Work request
Reproduce the records below in full and word for word, excluding pictures.

Object tracking records:

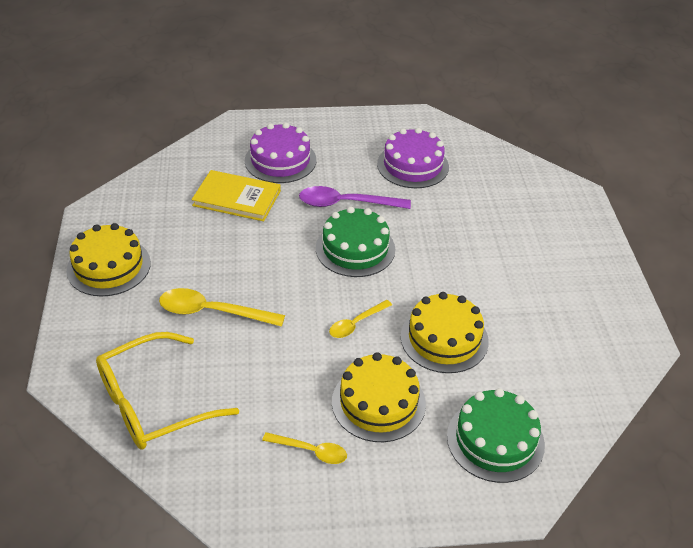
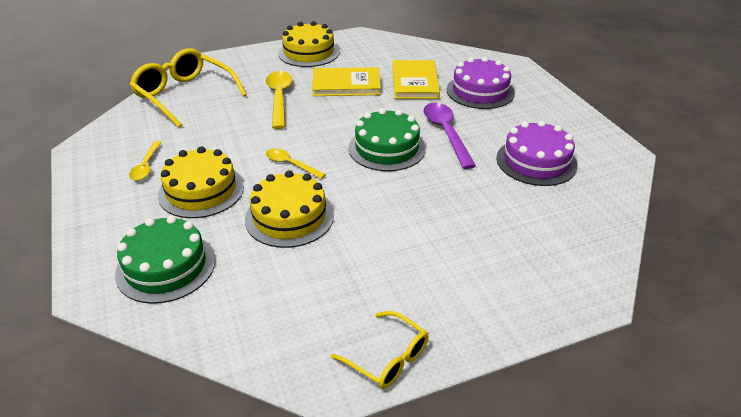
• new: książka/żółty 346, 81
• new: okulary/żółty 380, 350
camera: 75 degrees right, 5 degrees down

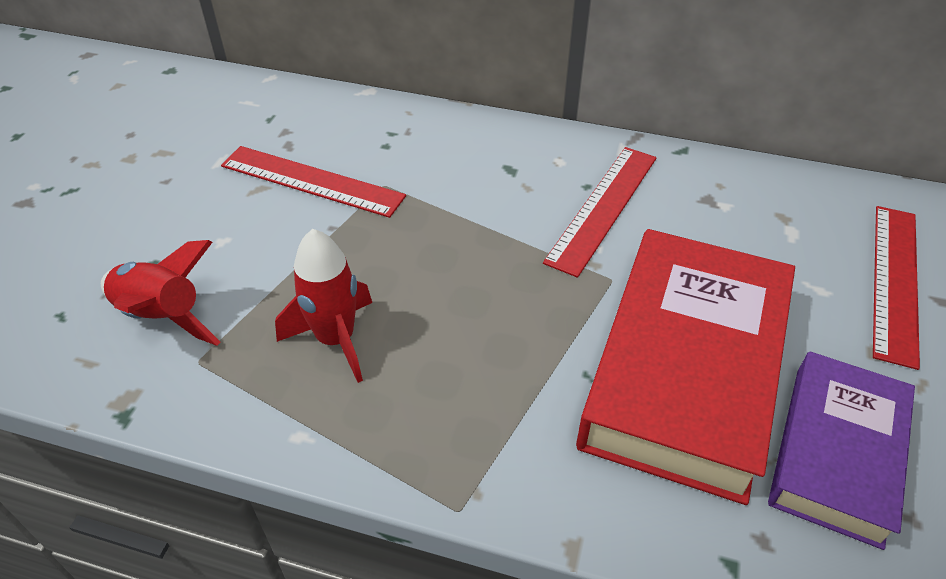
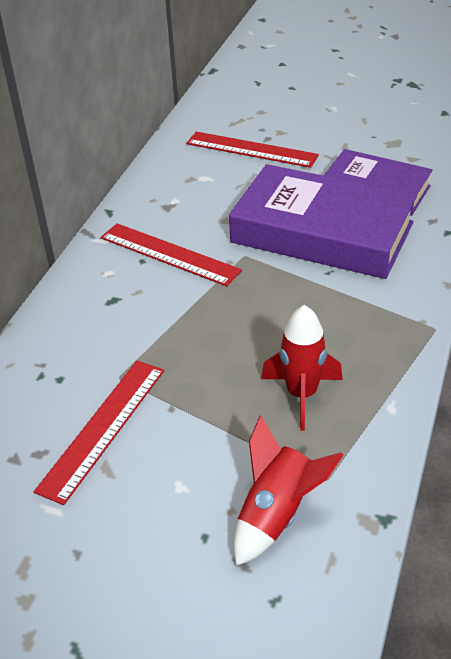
• repainted: książka/czerwony 685, 367 to książka/fioletowy 323, 221
camera: 85 degrees left, 5 degrees down

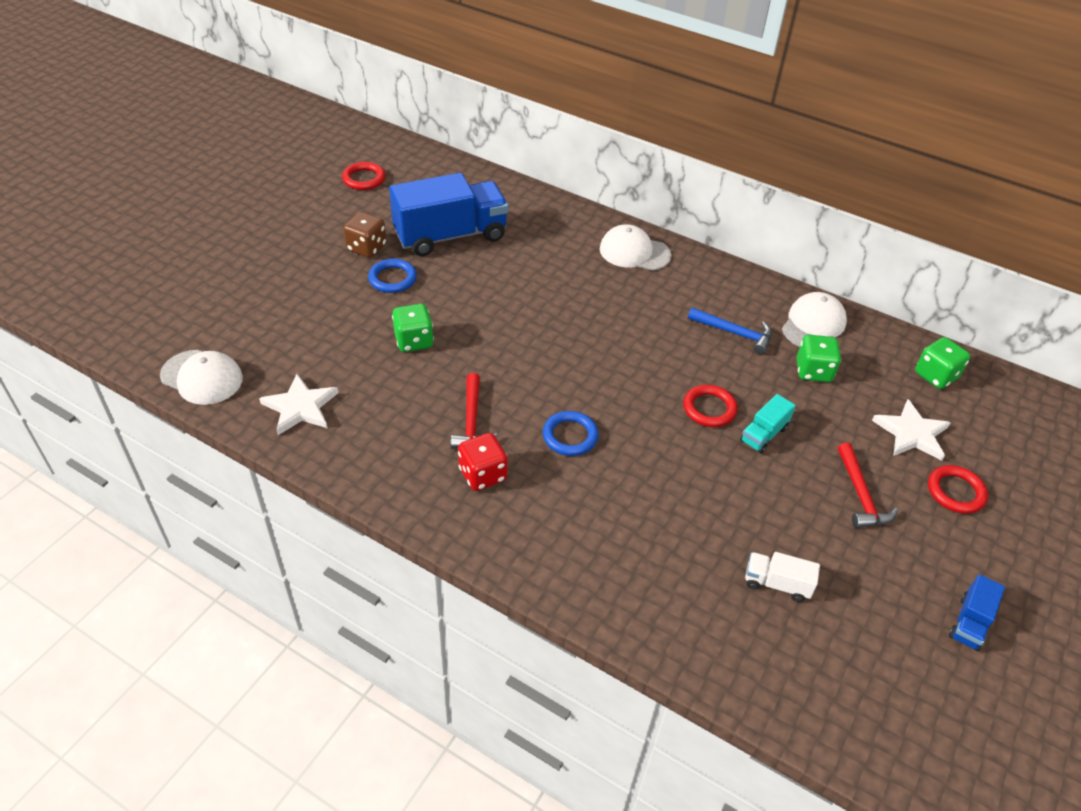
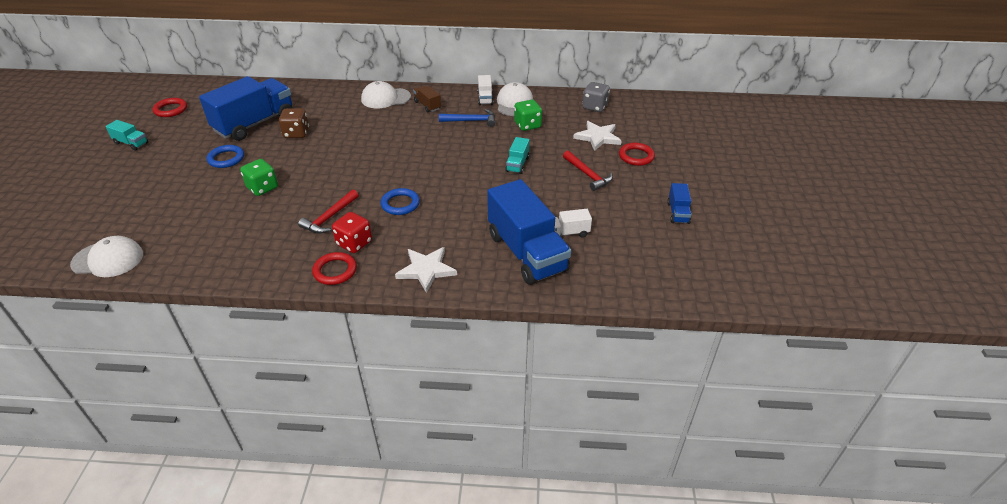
• new: ciężarówka/turkusowy 127, 135
• new: ciężarówka/brązowy 427, 99
• new: ciężarówka/biały 485, 90
• new: ciężarówka/niebieski 529, 232
• shifted: gwiazda/biały 298, 404 to 426, 270
• shifted: kostka do gry/brązowy 365, 235 to 294, 123
• shifted: pierścień/czerwony 710, 406 to 334, 268
• repainted: kostka do gry/zielony 943, 363 to kostka do gry/szary 596, 97
• rotated: młotek/czerwony 474, 411 = 328, 212 60 degrees clockwise
camera: 25 degrees left, 5 degrees down

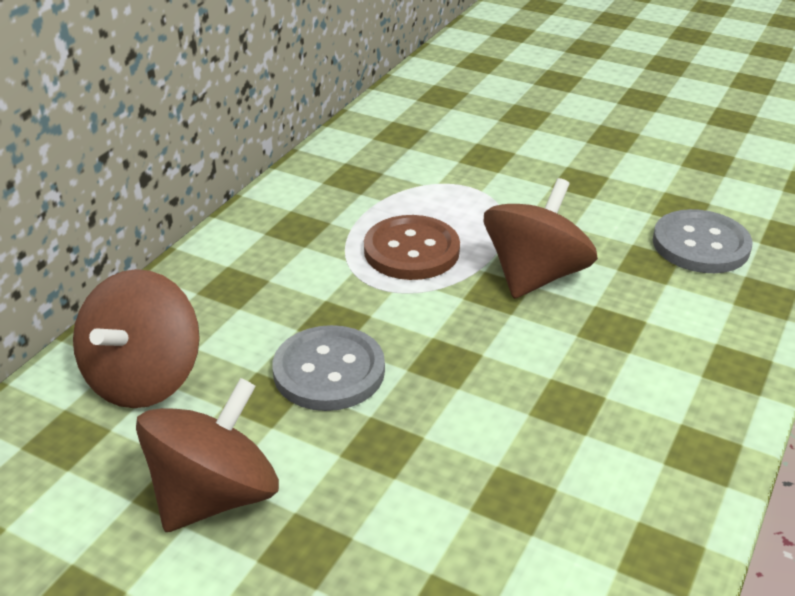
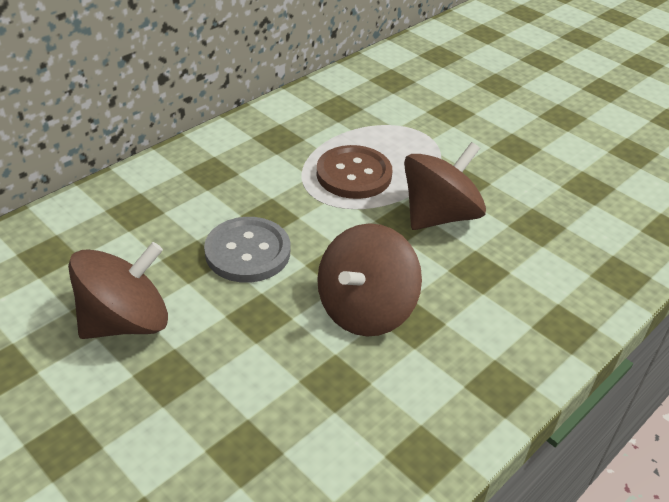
• gone: guzik/szary 703, 241
• shifted: bączek/brązowy 136, 338 to 369, 279
camera: 15 degrees right, 5 degrees up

Answer for this exercise
• new: książka/żółty 346, 81
• new: okulary/żółty 380, 350
camera: 75 degrees right, 5 degrees down

• repainted: książka/czerwony 685, 367 to książka/fioletowy 323, 221
camera: 85 degrees left, 5 degrees down

• new: ciężarówka/turkusowy 127, 135
• new: ciężarówka/brązowy 427, 99
• new: ciężarówka/biały 485, 90
• new: ciężarówka/niebieski 529, 232
• shifted: gwiazda/biały 298, 404 to 426, 270
• shifted: kostka do gry/brązowy 365, 235 to 294, 123
• shifted: pierścień/czerwony 710, 406 to 334, 268
• repainted: kostka do gry/zielony 943, 363 to kostka do gry/szary 596, 97
• rotated: młotek/czerwony 474, 411 = 328, 212 60 degrees clockwise
camera: 25 degrees left, 5 degrees down

• gone: guzik/szary 703, 241
• shifted: bączek/brązowy 136, 338 to 369, 279
camera: 15 degrees right, 5 degrees up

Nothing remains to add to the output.